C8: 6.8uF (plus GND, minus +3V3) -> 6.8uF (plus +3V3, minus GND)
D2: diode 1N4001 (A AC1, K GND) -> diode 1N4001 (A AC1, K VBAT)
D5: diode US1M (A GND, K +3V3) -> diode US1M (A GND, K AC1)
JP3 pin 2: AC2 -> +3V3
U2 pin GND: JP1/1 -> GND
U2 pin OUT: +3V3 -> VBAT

+---+

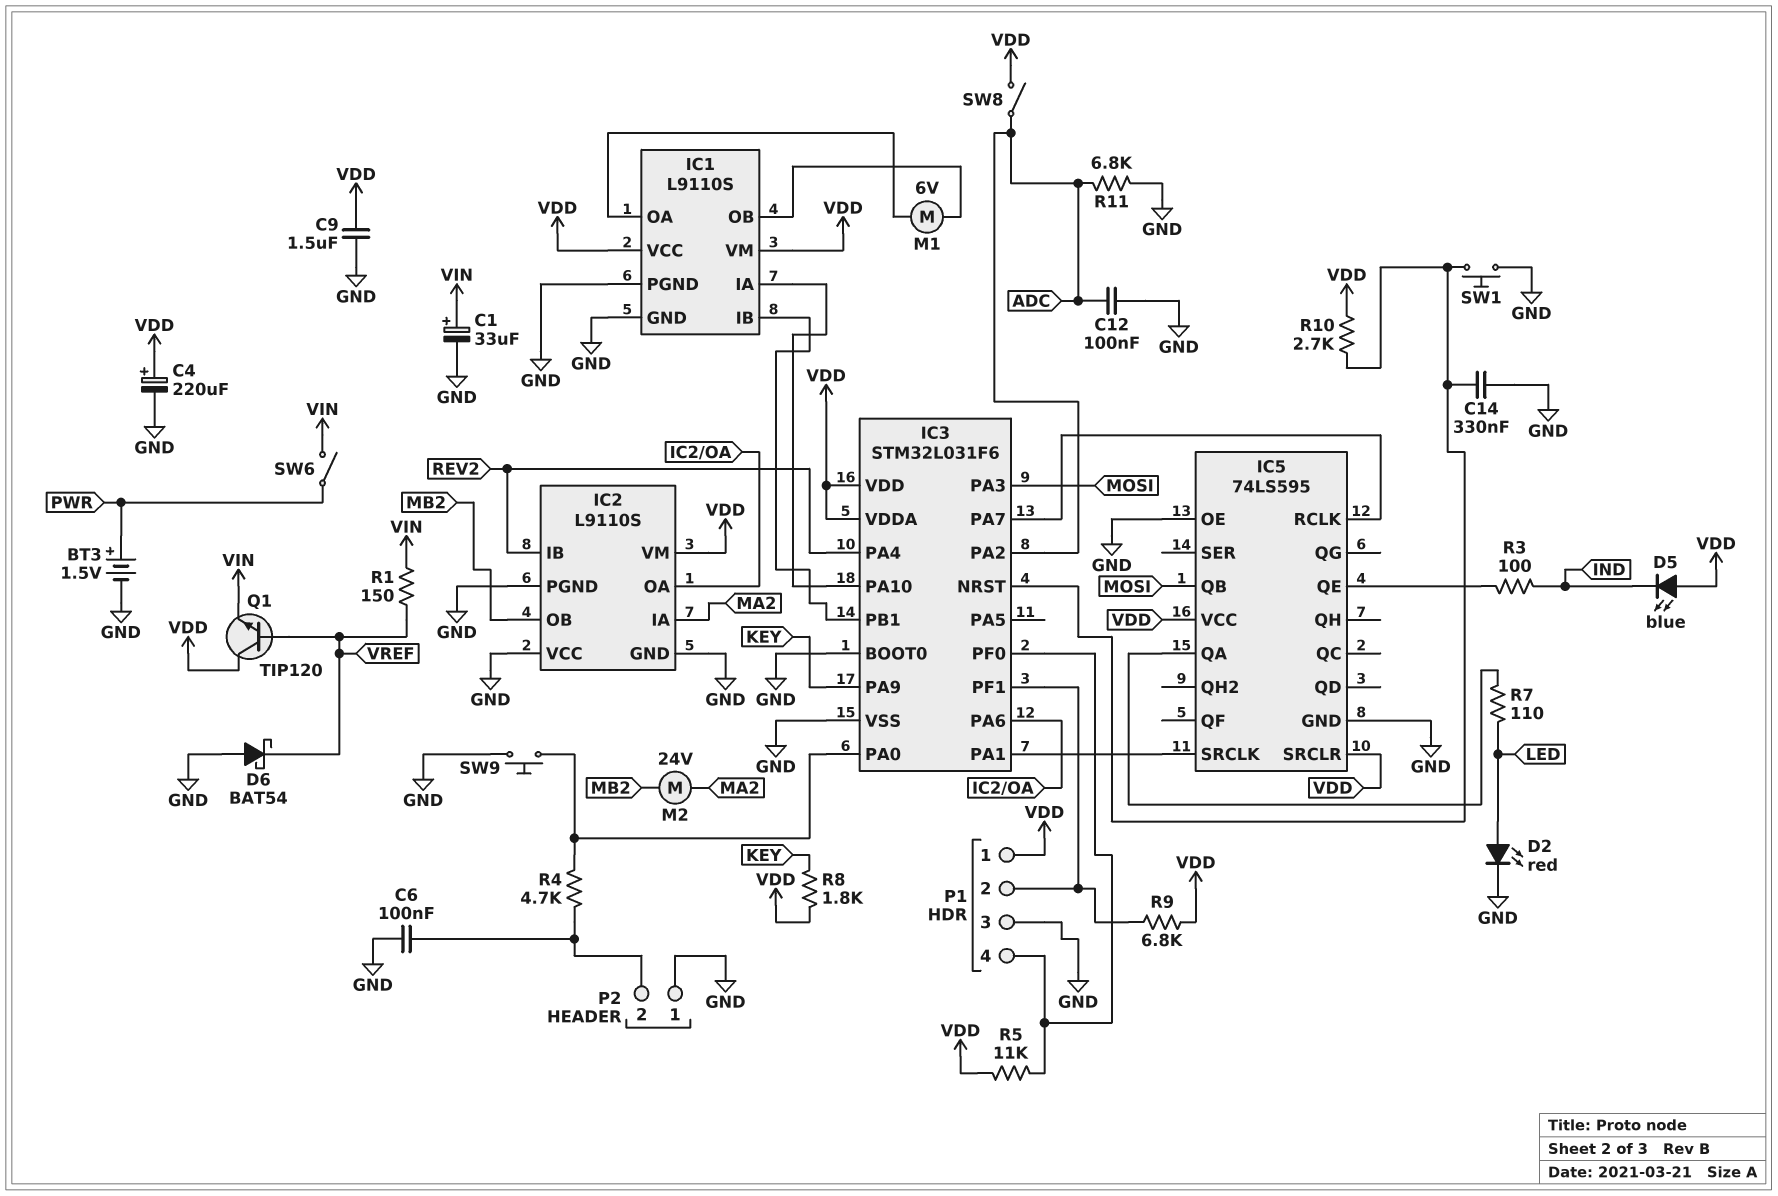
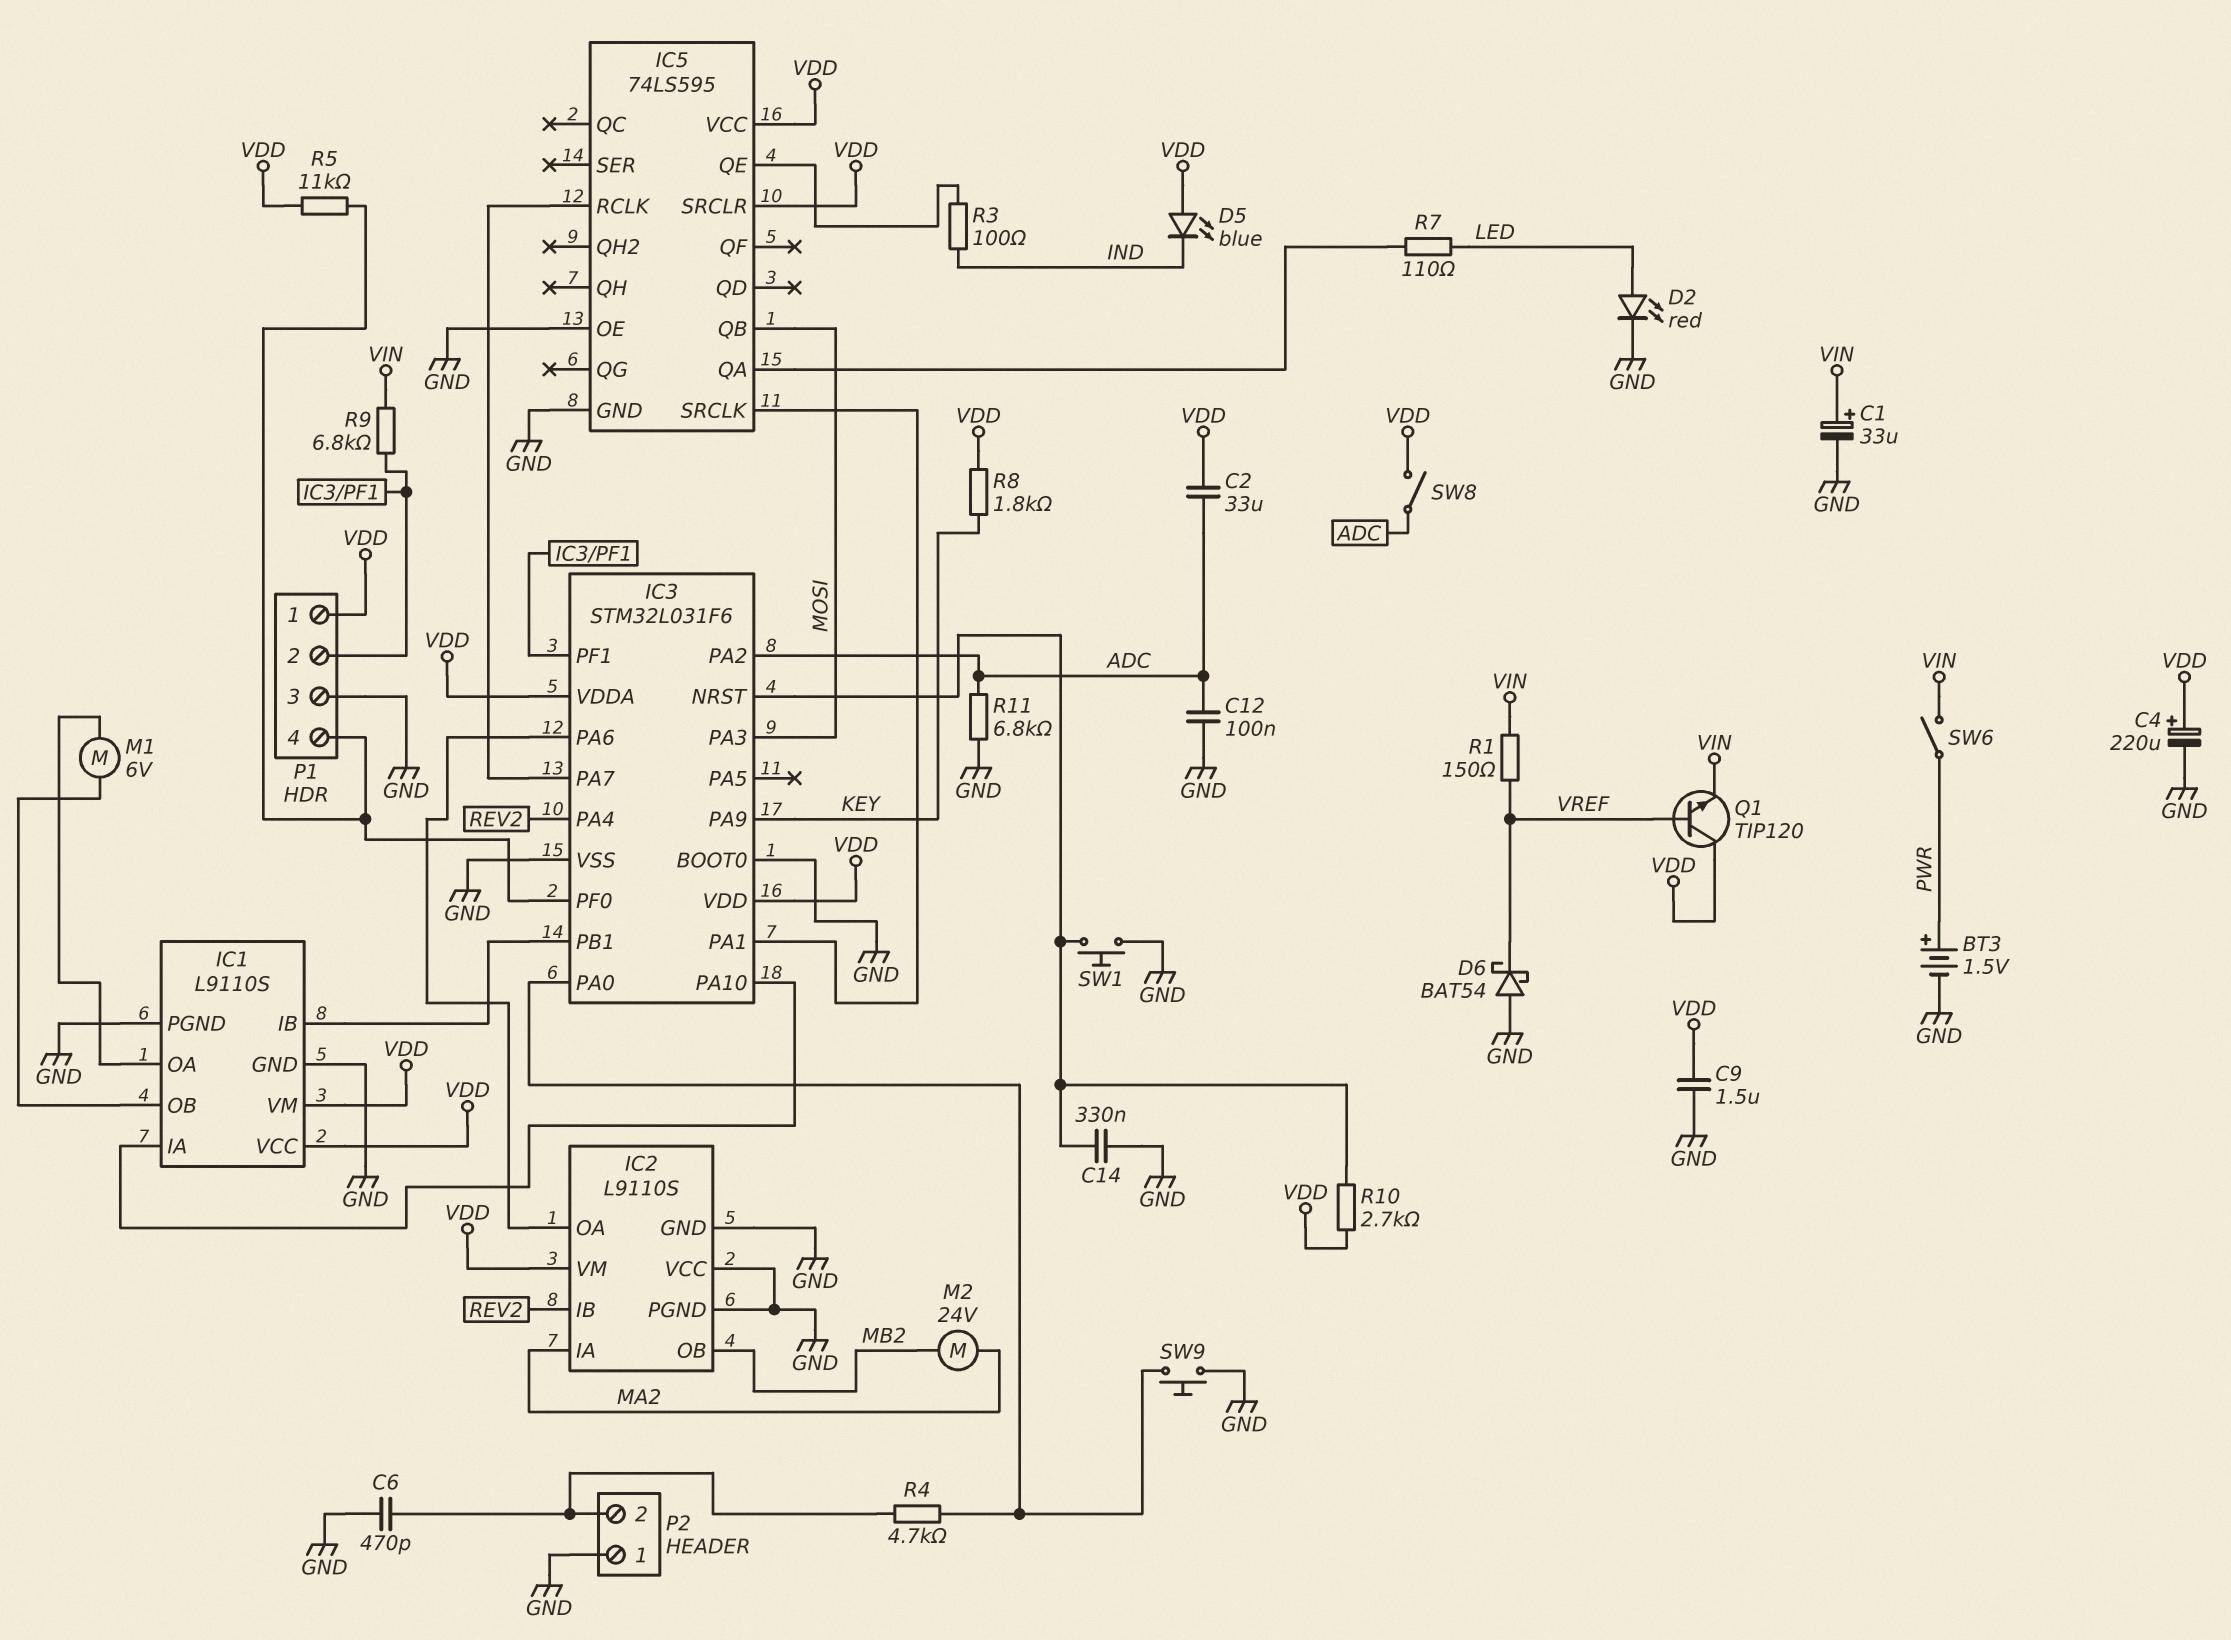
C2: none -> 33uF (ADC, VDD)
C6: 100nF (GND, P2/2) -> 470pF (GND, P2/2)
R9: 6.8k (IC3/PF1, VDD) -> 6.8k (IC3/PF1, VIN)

+---+

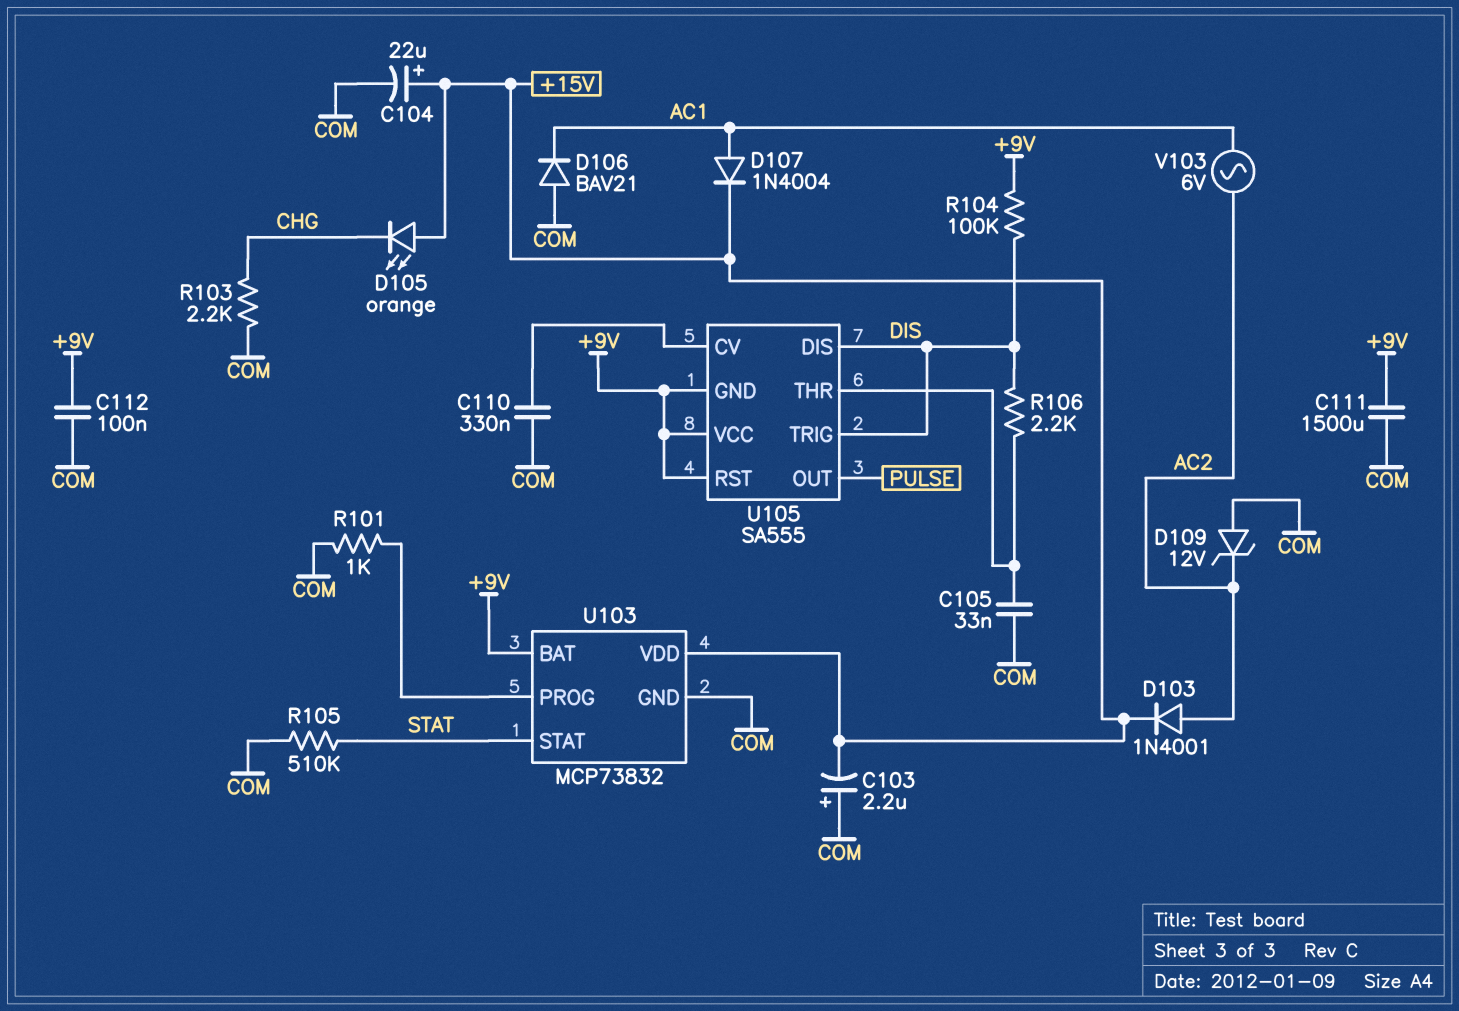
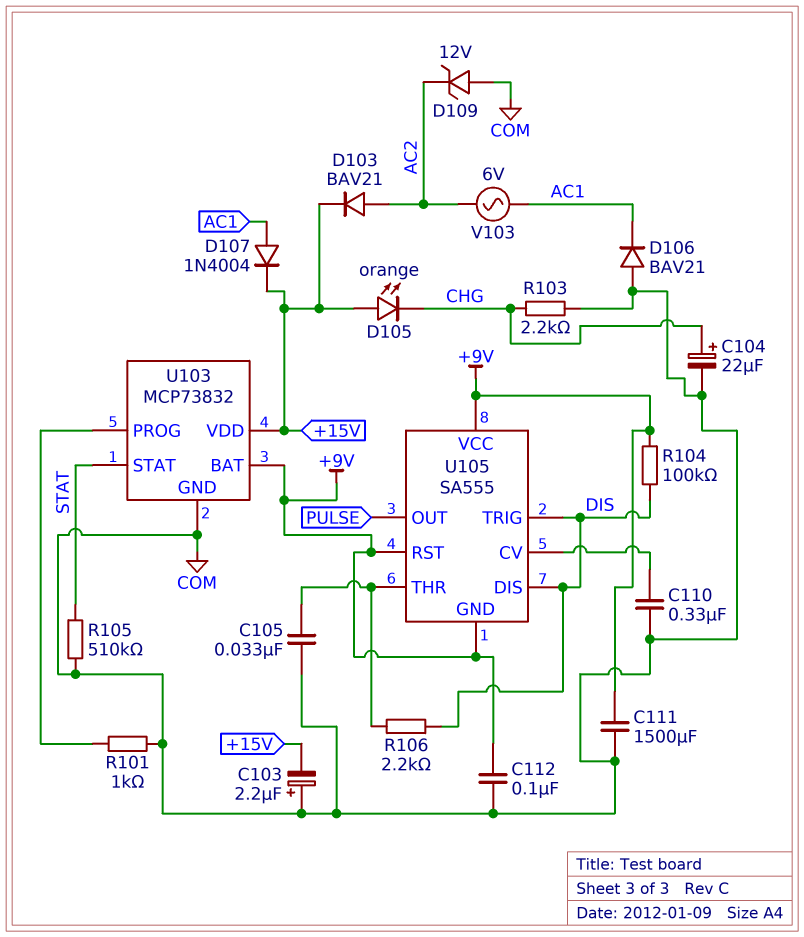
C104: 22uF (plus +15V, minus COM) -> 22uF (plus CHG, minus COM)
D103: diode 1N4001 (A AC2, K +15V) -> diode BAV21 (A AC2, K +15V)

+---+

§ Work order
Of the lines above, output exactly those from the line bearing "C2: none -> 33uF (ADC, VDD)" through the line bearing "R9: 6.8k (IC3/PF1, VDD)", inclusive.

§ Exercise output
C2: none -> 33uF (ADC, VDD)
C6: 100nF (GND, P2/2) -> 470pF (GND, P2/2)
R9: 6.8k (IC3/PF1, VDD) -> 6.8k (IC3/PF1, VIN)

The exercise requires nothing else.